[TASK STATEMENT] Look for "purple cone I2 level 1 -> red cone I2 level 1" in the entries below. Then write out exactly the line that holds it and every line after it, to the last, and nothing else.
»»
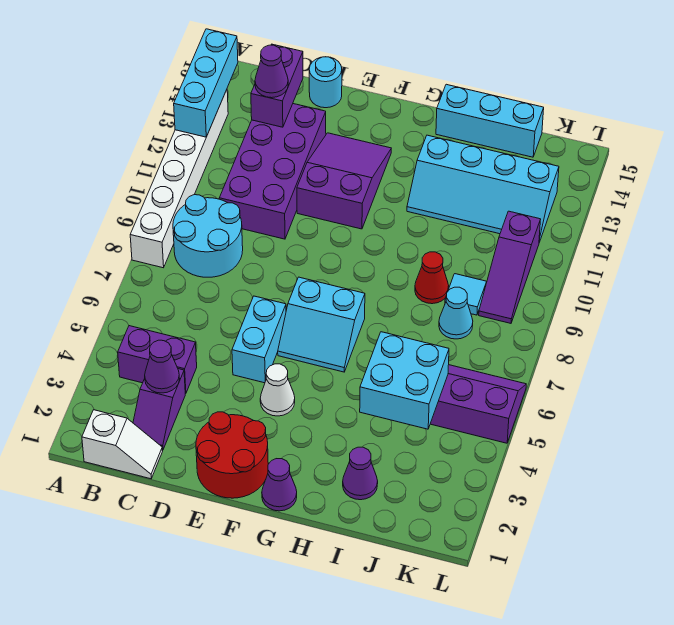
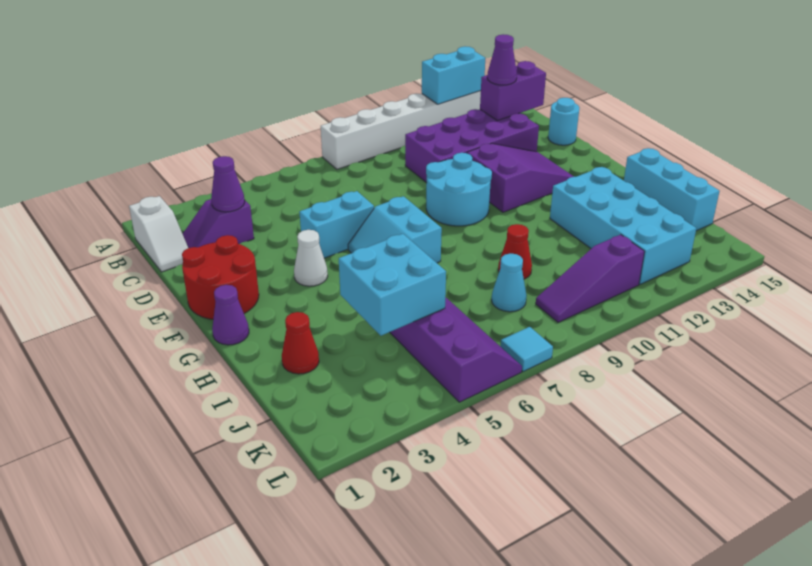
cyan brick A12:A14 level 2 -> cyan brick A12:A13 level 2
purple brick B4:C4 level 1 -> none
cyan round brick B8:C9 level 1 -> cyan round brick E9:F10 level 1
cyan slope H12:K13 level 1 top 13 -> cyan brick H12:K13 level 1
purple cone I2 level 1 -> red cone I2 level 1
cyan tile J9 level 1 -> cyan tile L7 level 1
««
[TASK RESPONSE]
purple cone I2 level 1 -> red cone I2 level 1
cyan tile J9 level 1 -> cyan tile L7 level 1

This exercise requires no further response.